■ **TASK INSTRUCTIONS**
Reproduce exactly the line with "(574, 412) = (404, 361): green cactus -> none" and all the lines beneath it, stopping only at the end of the material.

DATA SHOWN below:

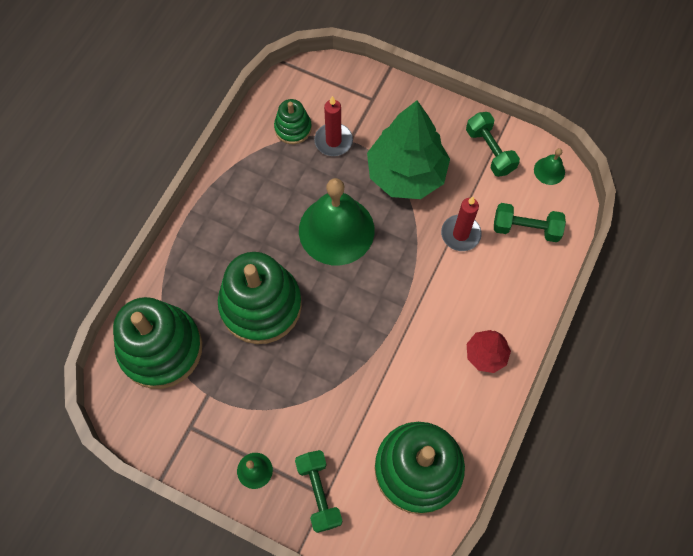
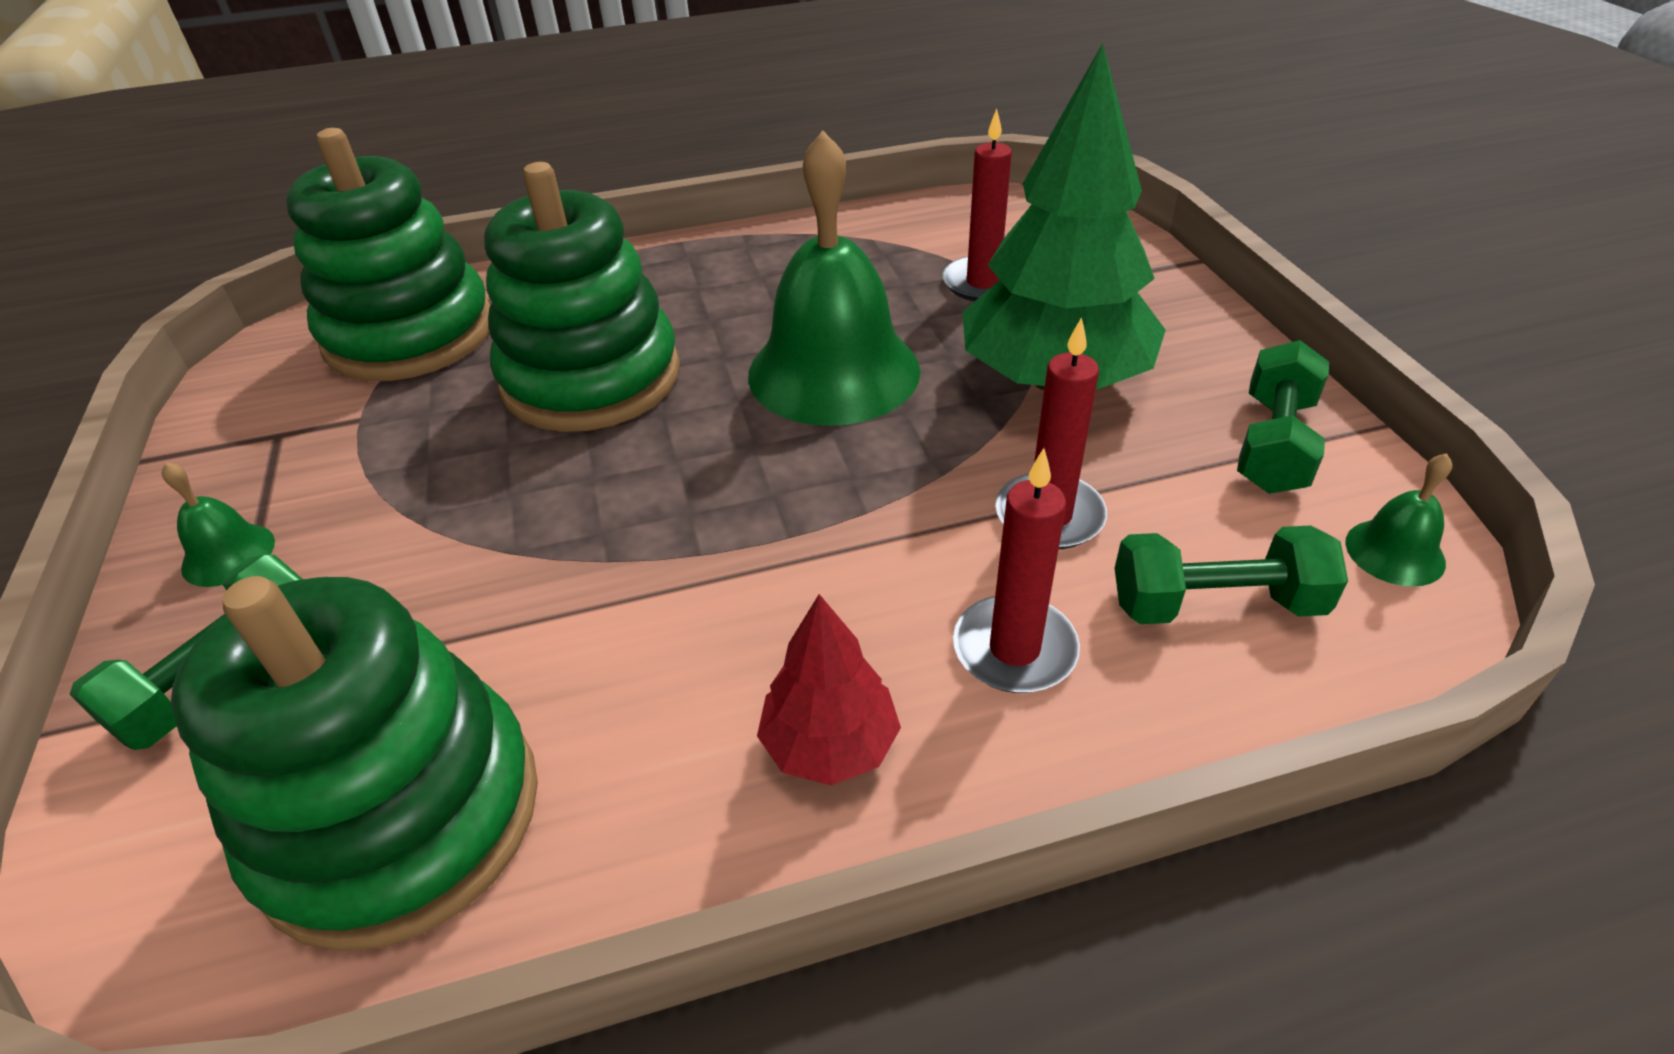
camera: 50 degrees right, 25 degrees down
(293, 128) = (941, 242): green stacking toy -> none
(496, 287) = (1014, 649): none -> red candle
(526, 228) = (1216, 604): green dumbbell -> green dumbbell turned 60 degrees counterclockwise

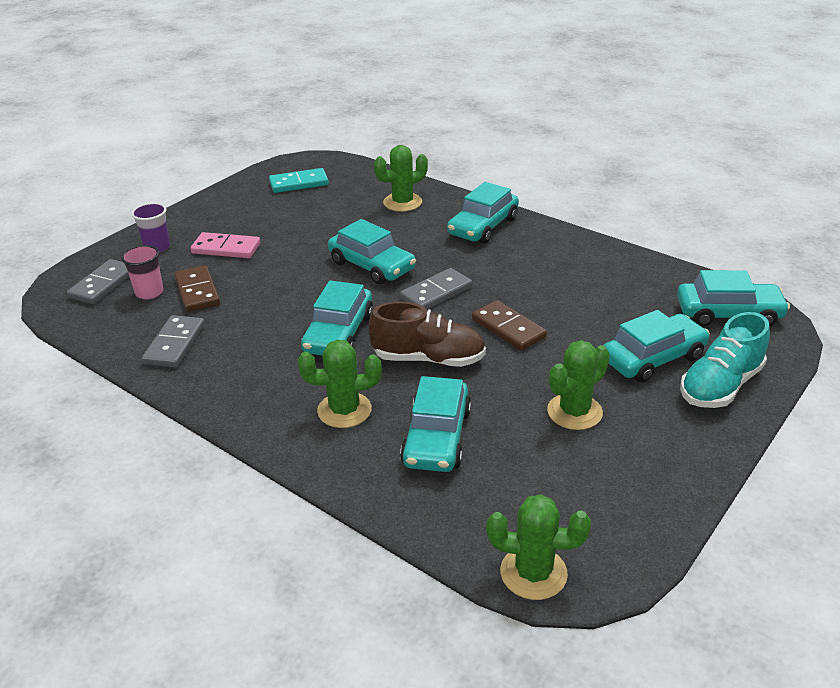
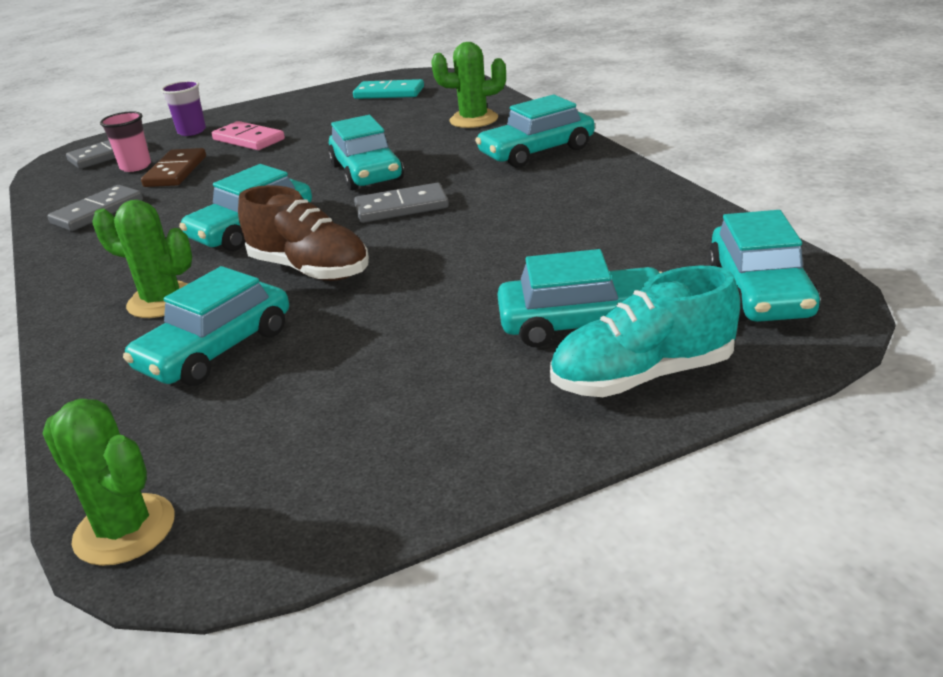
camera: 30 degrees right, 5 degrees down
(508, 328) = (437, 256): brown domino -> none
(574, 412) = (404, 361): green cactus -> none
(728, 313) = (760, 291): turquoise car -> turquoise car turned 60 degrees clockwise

End of DATA SHOWN.

■ **REPLY TO THE EXERCISE**
(574, 412) = (404, 361): green cactus -> none
(728, 313) = (760, 291): turquoise car -> turquoise car turned 60 degrees clockwise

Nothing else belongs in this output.